WHAT IS NEEDED :: Lines before the one containing "Is there stroma here?" are excluded; print that line and every line after it through the end of the material below, exactly.

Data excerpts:
▬▬▬▬▬▬▬▬▬▬
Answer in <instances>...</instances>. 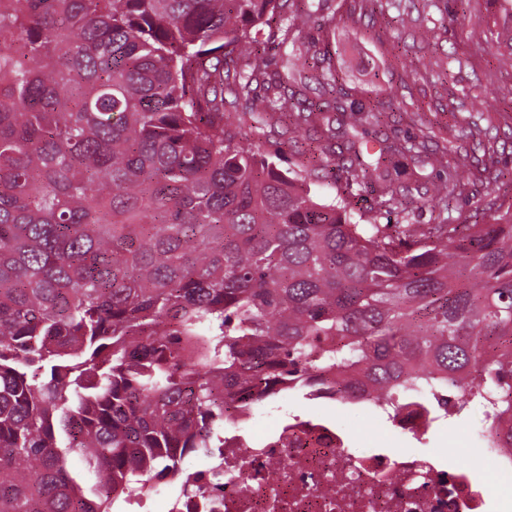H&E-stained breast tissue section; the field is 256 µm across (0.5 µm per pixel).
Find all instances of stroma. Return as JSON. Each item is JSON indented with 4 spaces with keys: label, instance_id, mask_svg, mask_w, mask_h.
Instances as JSON below:
<instances>
[{
    "label": "stroma",
    "instance_id": "1",
    "mask_svg": "<svg viewBox=\"0 0 512 512\" xmlns=\"http://www.w3.org/2000/svg\"><path fill=\"white\" fill-rule=\"evenodd\" d=\"M466 10L473 23L461 30L452 15ZM501 21L494 0H362L361 9L345 12L334 29L314 23L304 33L332 56L337 85L350 101L384 112L381 126H366L369 142L418 138L430 129L435 144L443 146L458 135L454 113H480L479 139L464 142L471 178L455 203L466 216L477 205L512 200V184L475 178L492 161L512 172V56L496 43ZM288 126L267 119L259 139L263 151L278 154L284 169L311 166L314 133L292 134ZM344 411L352 449L371 448L392 429L365 404L350 403ZM487 426L482 407L473 405L429 430L425 439L429 447L447 449L450 463L467 464L487 478L490 465L479 455V436Z\"/></svg>",
    "mask_w": 512,
    "mask_h": 512
}]
</instances>
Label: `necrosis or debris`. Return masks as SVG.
Instances as JSON below:
<instances>
[{
    "label": "necrosis or debris",
    "instance_id": "obj_1",
    "mask_svg": "<svg viewBox=\"0 0 512 512\" xmlns=\"http://www.w3.org/2000/svg\"><path fill=\"white\" fill-rule=\"evenodd\" d=\"M327 417L272 421L261 407L243 413L248 432L228 430L224 445L190 460L195 484L162 492L164 512H489L487 483L442 452H393L387 442L353 452L335 397Z\"/></svg>",
    "mask_w": 512,
    "mask_h": 512
}]
</instances>
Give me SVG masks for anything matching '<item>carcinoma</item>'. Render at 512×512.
I'll use <instances>...</instances> for the list:
<instances>
[{
	"label": "carcinoma",
	"mask_w": 512,
	"mask_h": 512,
	"mask_svg": "<svg viewBox=\"0 0 512 512\" xmlns=\"http://www.w3.org/2000/svg\"><path fill=\"white\" fill-rule=\"evenodd\" d=\"M509 25L497 33L512 52ZM0 0V512H122L224 446L238 409L336 375L339 397L397 420L477 403L512 419V203L452 218L451 146L381 139L329 112L336 90L301 32L342 2ZM284 48L268 70L258 45ZM329 87L324 110L308 102ZM290 106L343 191L281 170L224 112ZM397 156L444 175L434 224H380L416 201ZM382 192L354 221L347 198Z\"/></svg>",
	"instance_id": "carcinoma-1"
}]
</instances>
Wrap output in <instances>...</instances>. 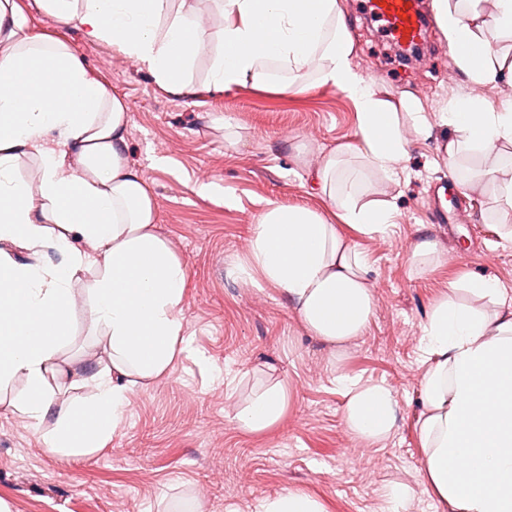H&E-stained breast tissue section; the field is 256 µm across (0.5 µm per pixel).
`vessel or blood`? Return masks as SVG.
<instances>
[{"mask_svg": "<svg viewBox=\"0 0 512 512\" xmlns=\"http://www.w3.org/2000/svg\"><path fill=\"white\" fill-rule=\"evenodd\" d=\"M373 18L381 22L391 42L398 47L422 43L429 31L430 19L422 0H368ZM453 188L451 182H434L431 194L437 207L440 223H469V212L464 207L447 209L446 202Z\"/></svg>", "mask_w": 512, "mask_h": 512, "instance_id": "obj_1", "label": "vessel or blood"}]
</instances>
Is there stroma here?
I'll return each mask as SVG.
<instances>
[{
	"label": "stroma",
	"instance_id": "1",
	"mask_svg": "<svg viewBox=\"0 0 512 512\" xmlns=\"http://www.w3.org/2000/svg\"><path fill=\"white\" fill-rule=\"evenodd\" d=\"M15 3L32 33L60 36L125 105L127 160L155 199L158 232L187 267L188 344L170 375L131 394L121 425L94 453L61 459L21 414L0 408V501L9 512H256L287 491L315 498L325 512H389L386 493L395 484L410 491L405 512H451L422 472L420 336L449 283L467 276L496 281L512 305V240L499 235L512 226V210L499 208L476 177L456 196L472 221L457 225L452 240L434 223L428 193L448 175L451 133L442 114L449 101L467 93L512 106V77L471 81L438 27L430 62L402 68L365 0H341L352 66L399 112L411 148L397 178L374 174L367 185L368 197L397 209L389 235L343 230L371 265L373 313L364 335L336 358L304 329L280 289L256 287L231 268L247 255L268 202L334 219L315 175L322 155L355 132L352 97L320 82L311 67L298 94L249 81L224 90L210 81L209 54L196 58L188 89L173 90L111 42L59 26L38 0ZM409 101L425 119L423 130L407 114ZM423 240L435 242L437 255L418 271L408 258ZM92 282L87 273L74 285L73 336L63 356L96 350ZM342 376L390 389L395 426L386 439L369 445L347 428ZM275 381L287 395L280 422L244 430L234 418L238 403Z\"/></svg>",
	"mask_w": 512,
	"mask_h": 512
}]
</instances>
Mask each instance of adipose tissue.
▬▬▬▬▬▬▬▬▬▬
WRITTEN RESPONSE ::
Is there stroma here?
I'll return each mask as SVG.
<instances>
[{
	"label": "stroma",
	"instance_id": "1",
	"mask_svg": "<svg viewBox=\"0 0 512 512\" xmlns=\"http://www.w3.org/2000/svg\"><path fill=\"white\" fill-rule=\"evenodd\" d=\"M15 3L32 33L60 36L125 105L127 160L155 199L158 232L187 267L188 344L170 375L131 394L121 425L94 453L61 459L21 414L0 408V501L9 512H256L287 491L315 498L325 512H389L386 493L395 484L410 491L405 512H451L422 472L420 336L449 283L467 276L496 281L512 305V240L499 235L512 226V210L499 208L476 177L456 196L472 221L457 225L452 240L434 223L428 193L448 175L451 133L442 114L449 101L467 93L512 106V77L471 81L438 27L430 62L402 68L365 0H341L352 66L399 112L411 148L397 178L374 174L367 185L368 197L397 209L389 235L343 230L371 265L373 313L364 335L336 358L304 329L280 289L256 287L231 268L247 255L268 202L334 219L315 175L322 155L355 132L352 97L320 82L311 67L298 94L249 81L224 90L210 81L209 54L196 58L188 89L173 90L111 42L59 26L38 0ZM409 101L425 119L423 130L407 114ZM423 240L435 242L437 255L418 271L408 258ZM92 282L87 273L74 285L73 336L63 356L96 350ZM342 376L390 389L395 426L386 439L369 445L347 428ZM275 381L287 395L280 422L244 430L234 418L238 403Z\"/></svg>",
	"mask_w": 512,
	"mask_h": 512
}]
</instances>
Mask each instance of adipose tissue.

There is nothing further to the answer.